Start of Provided information

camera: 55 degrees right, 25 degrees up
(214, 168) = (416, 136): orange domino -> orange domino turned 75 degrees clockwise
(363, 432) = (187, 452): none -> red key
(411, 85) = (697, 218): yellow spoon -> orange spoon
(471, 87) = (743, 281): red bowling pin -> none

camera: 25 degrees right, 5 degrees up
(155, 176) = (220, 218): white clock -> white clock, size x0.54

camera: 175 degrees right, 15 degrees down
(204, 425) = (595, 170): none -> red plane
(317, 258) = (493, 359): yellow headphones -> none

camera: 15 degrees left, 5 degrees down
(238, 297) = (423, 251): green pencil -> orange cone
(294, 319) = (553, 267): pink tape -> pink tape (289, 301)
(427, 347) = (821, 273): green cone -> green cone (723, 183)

End of Provided information
Start of Provided information

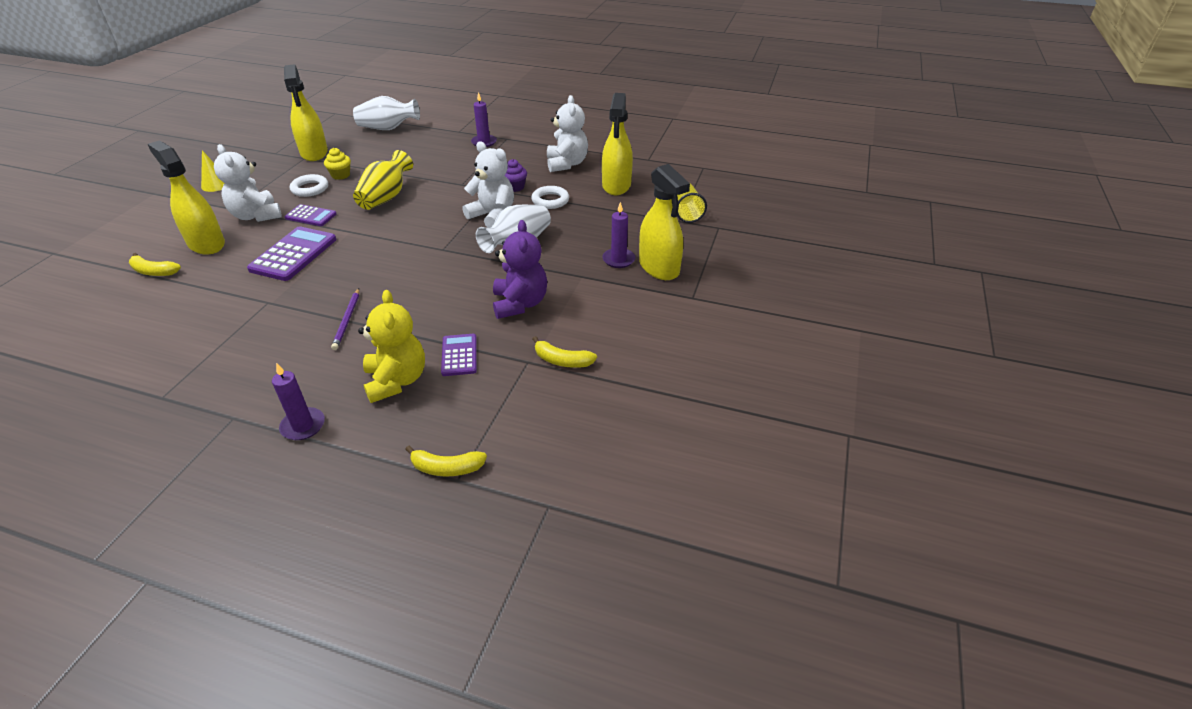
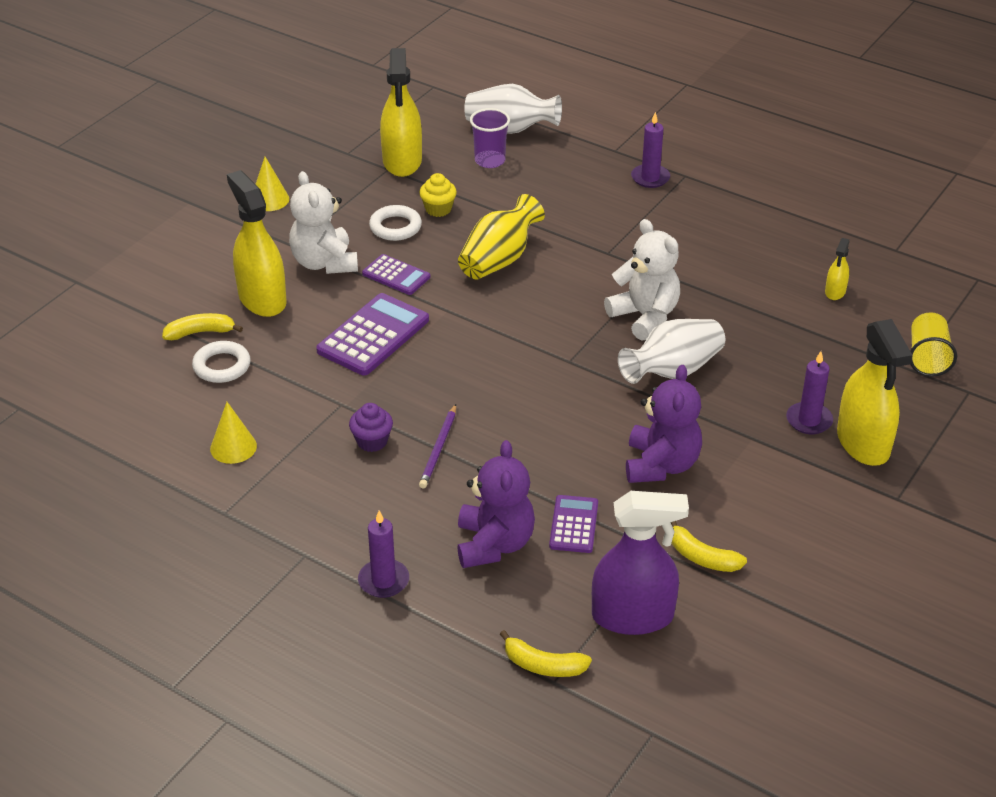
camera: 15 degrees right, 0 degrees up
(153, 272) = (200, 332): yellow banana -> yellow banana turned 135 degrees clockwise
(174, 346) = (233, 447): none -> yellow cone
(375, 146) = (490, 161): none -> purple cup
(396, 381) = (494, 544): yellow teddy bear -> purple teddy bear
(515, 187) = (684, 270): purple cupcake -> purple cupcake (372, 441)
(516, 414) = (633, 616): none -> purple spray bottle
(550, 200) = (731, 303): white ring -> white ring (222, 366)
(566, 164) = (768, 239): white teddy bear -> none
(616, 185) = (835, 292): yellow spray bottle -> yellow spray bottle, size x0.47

End of Provided information
Start of Provided information

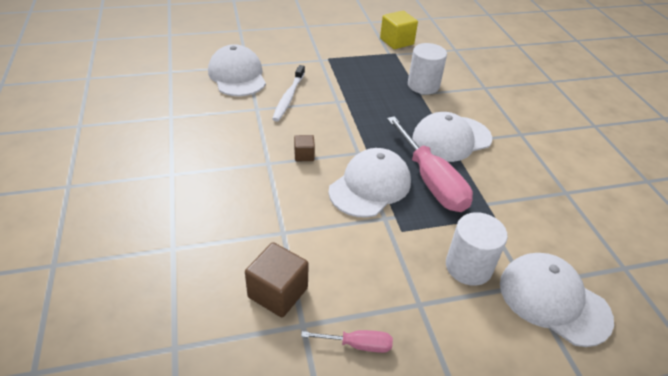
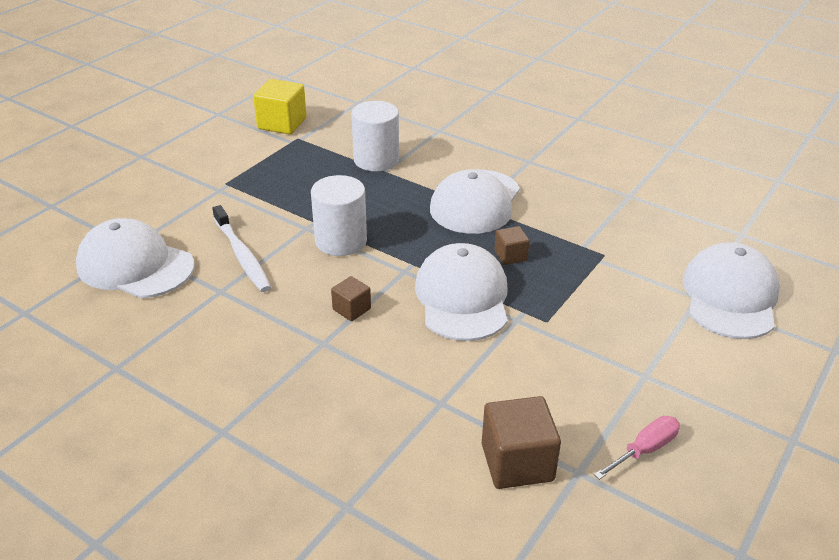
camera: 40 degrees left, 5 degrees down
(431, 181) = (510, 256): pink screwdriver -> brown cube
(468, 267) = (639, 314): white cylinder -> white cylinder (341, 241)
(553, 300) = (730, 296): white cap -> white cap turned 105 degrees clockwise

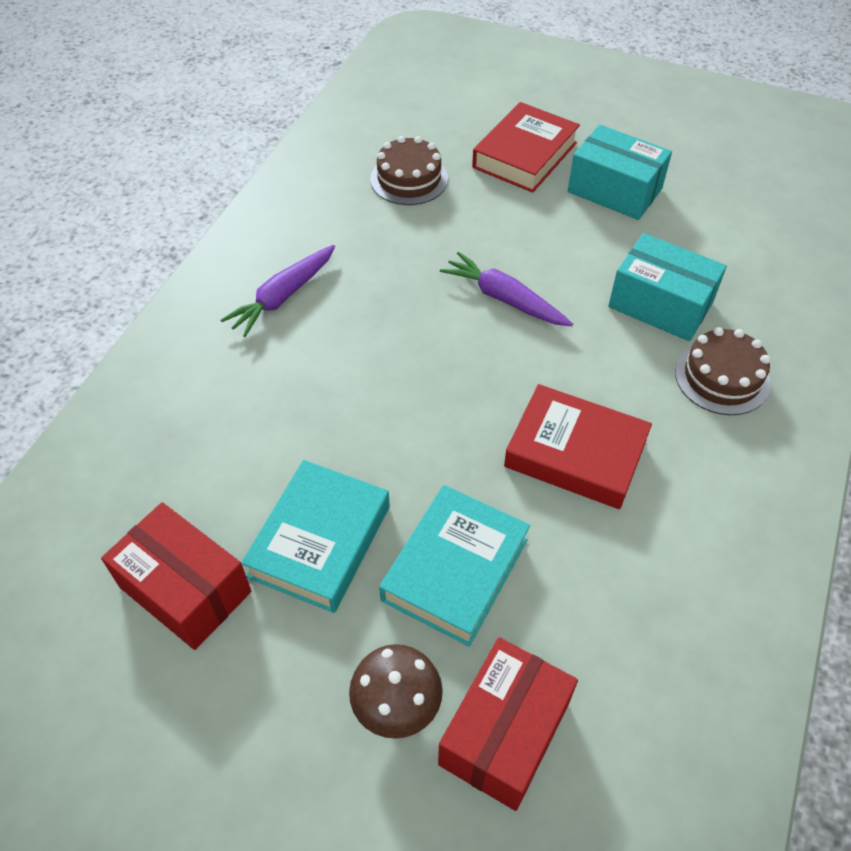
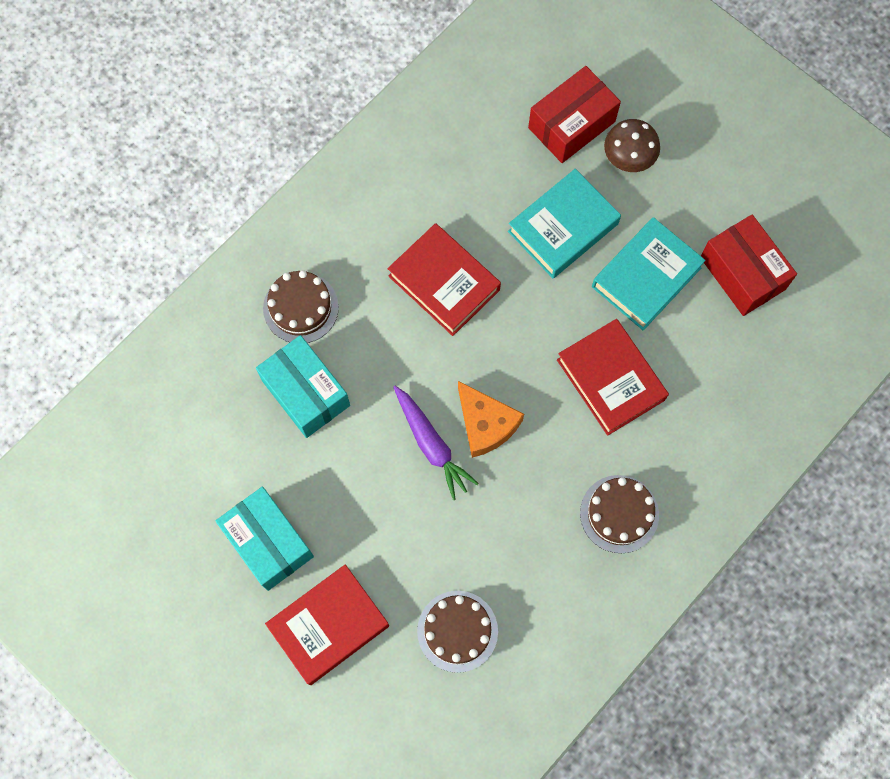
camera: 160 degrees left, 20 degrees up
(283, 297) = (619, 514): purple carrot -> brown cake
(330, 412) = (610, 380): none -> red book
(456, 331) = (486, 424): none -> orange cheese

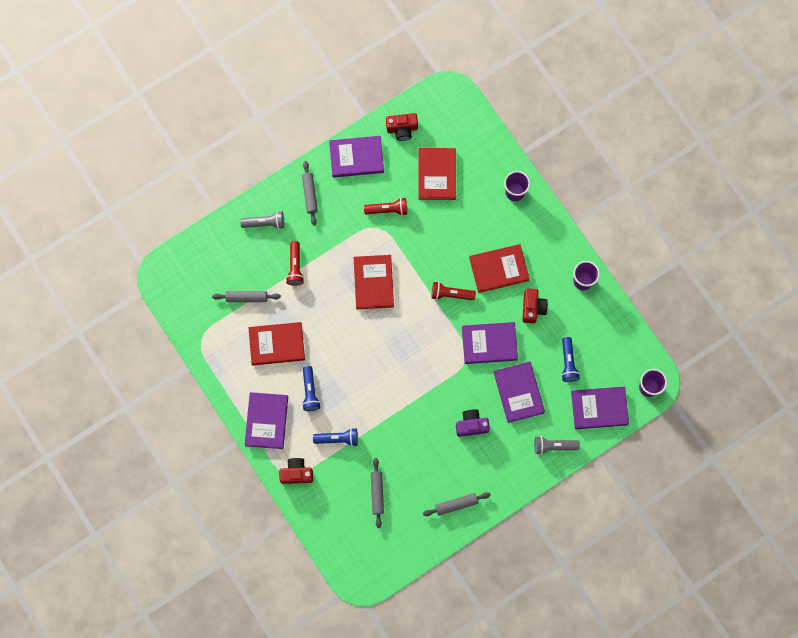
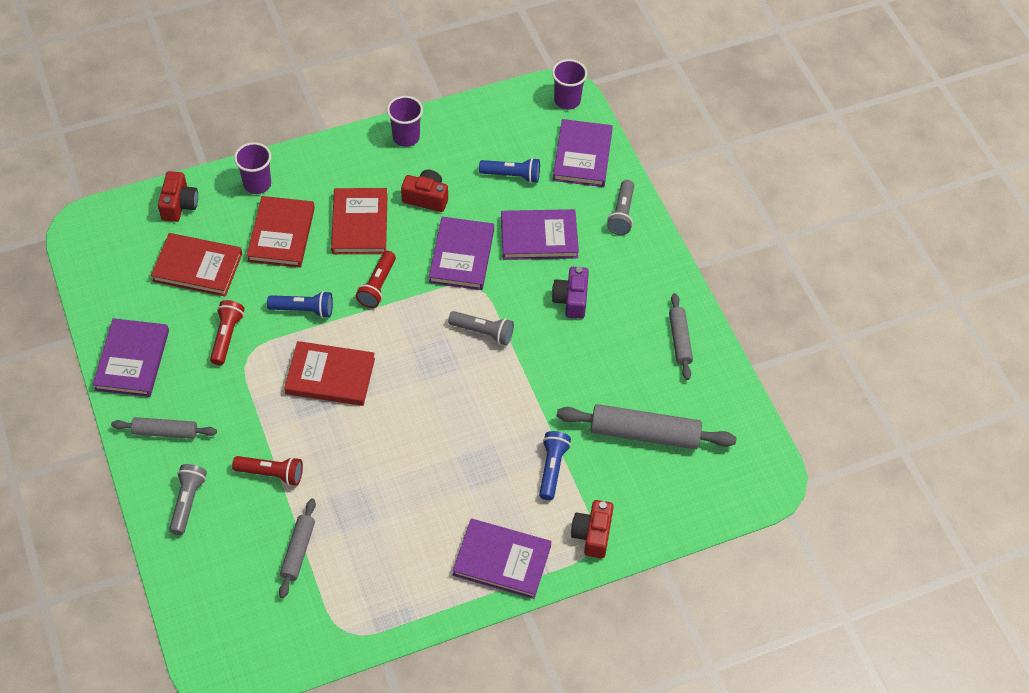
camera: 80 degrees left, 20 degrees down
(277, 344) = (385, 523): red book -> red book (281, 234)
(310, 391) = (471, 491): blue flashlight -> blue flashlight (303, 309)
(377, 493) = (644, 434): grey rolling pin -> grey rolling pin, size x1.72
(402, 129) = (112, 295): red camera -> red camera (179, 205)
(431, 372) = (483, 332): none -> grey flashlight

End of Provided information

§ **Work request**:
From the records above, print exactly the lines that run from the line with "(516, 414) = (633, 616): none" to the line with "(616, 185) = (835, 292): yellow", inclusive.

§ **Task result**:
(516, 414) = (633, 616): none -> purple spray bottle
(550, 200) = (731, 303): white ring -> white ring (222, 366)
(566, 164) = (768, 239): white teddy bear -> none
(616, 185) = (835, 292): yellow spray bottle -> yellow spray bottle, size x0.47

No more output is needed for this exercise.